%%

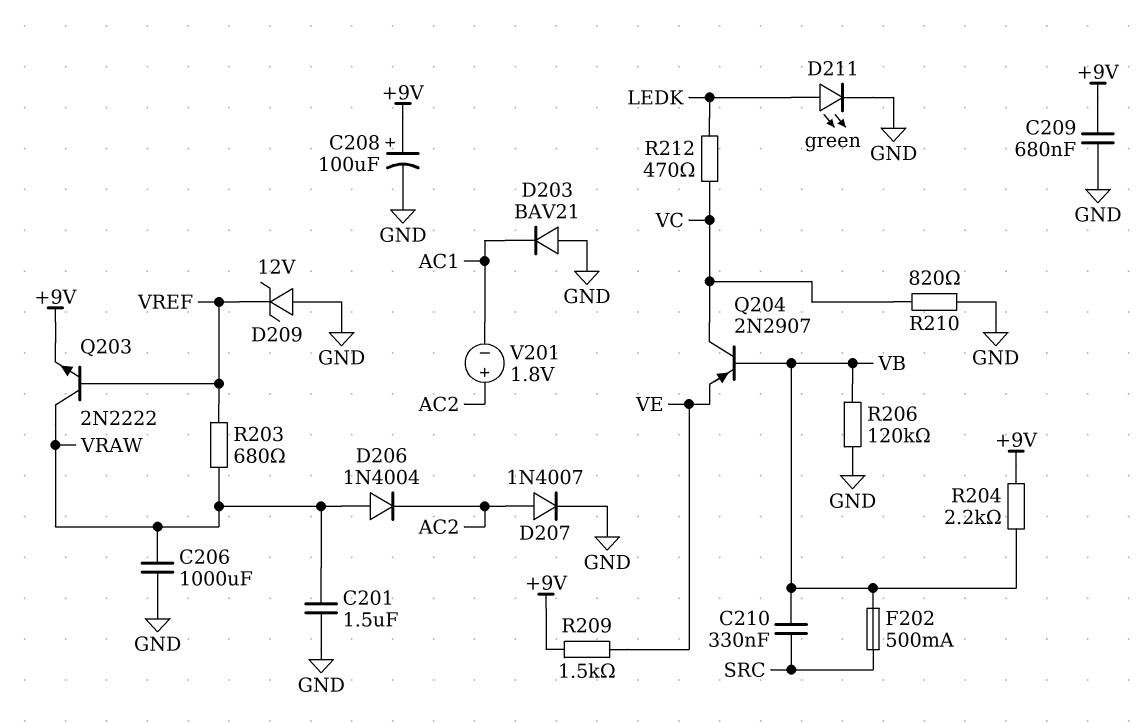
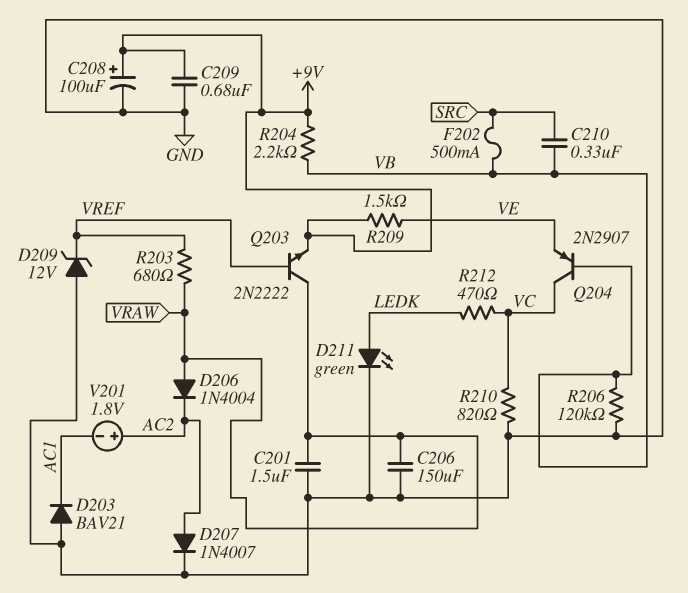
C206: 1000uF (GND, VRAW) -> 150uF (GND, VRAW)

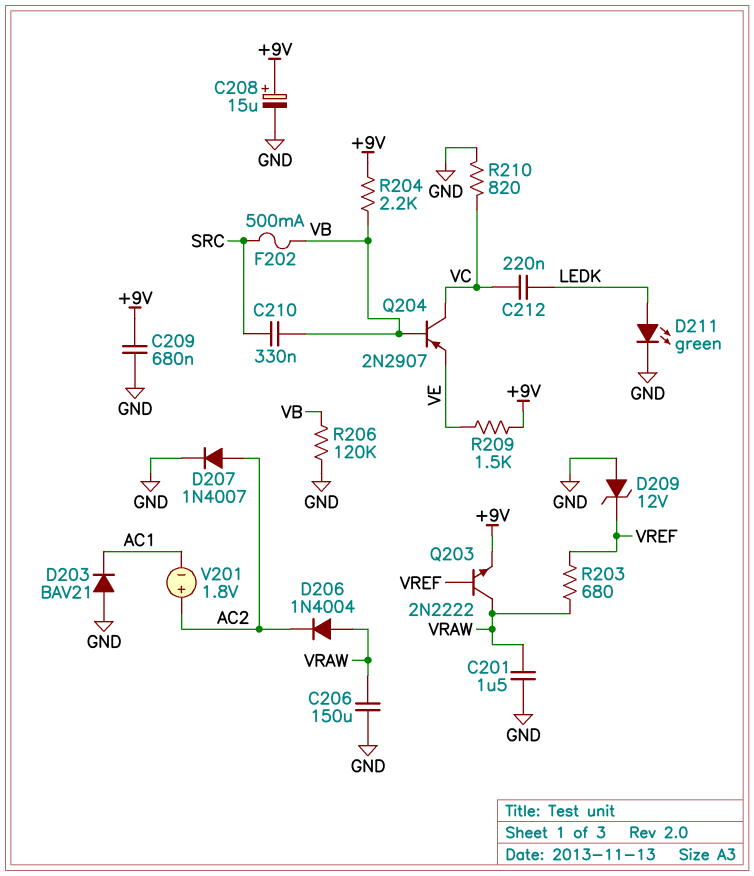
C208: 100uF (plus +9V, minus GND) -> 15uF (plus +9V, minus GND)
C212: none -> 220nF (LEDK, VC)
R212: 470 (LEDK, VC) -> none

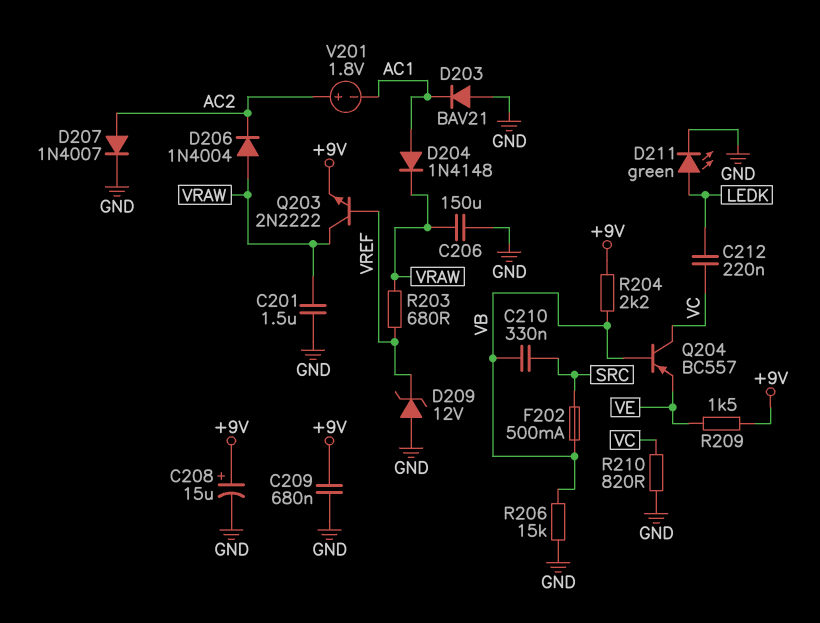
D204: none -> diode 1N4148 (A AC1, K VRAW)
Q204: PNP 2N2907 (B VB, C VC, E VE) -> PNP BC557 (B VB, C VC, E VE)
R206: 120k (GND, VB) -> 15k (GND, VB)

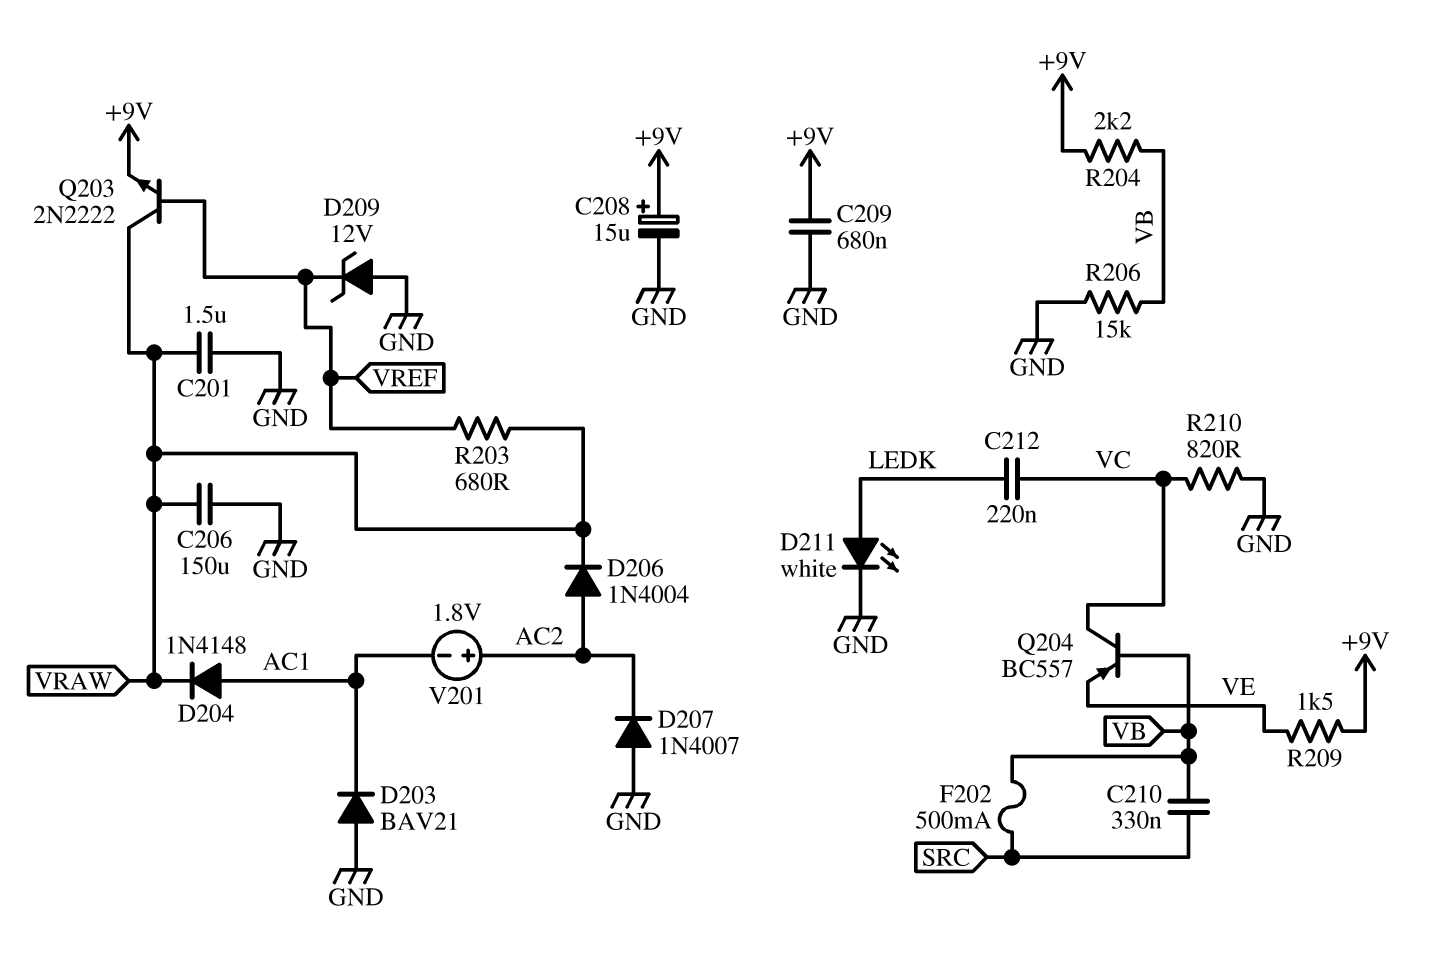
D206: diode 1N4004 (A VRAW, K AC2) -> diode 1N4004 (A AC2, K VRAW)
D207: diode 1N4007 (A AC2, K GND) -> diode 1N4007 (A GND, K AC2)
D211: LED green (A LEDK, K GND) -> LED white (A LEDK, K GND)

%%

## What to work on
Repeat the listing above word for word. Do not include the pictures.

## Task output
C206: 1000uF (GND, VRAW) -> 150uF (GND, VRAW)

C208: 100uF (plus +9V, minus GND) -> 15uF (plus +9V, minus GND)
C212: none -> 220nF (LEDK, VC)
R212: 470 (LEDK, VC) -> none

D204: none -> diode 1N4148 (A AC1, K VRAW)
Q204: PNP 2N2907 (B VB, C VC, E VE) -> PNP BC557 (B VB, C VC, E VE)
R206: 120k (GND, VB) -> 15k (GND, VB)

D206: diode 1N4004 (A VRAW, K AC2) -> diode 1N4004 (A AC2, K VRAW)
D207: diode 1N4007 (A AC2, K GND) -> diode 1N4007 (A GND, K AC2)
D211: LED green (A LEDK, K GND) -> LED white (A LEDK, K GND)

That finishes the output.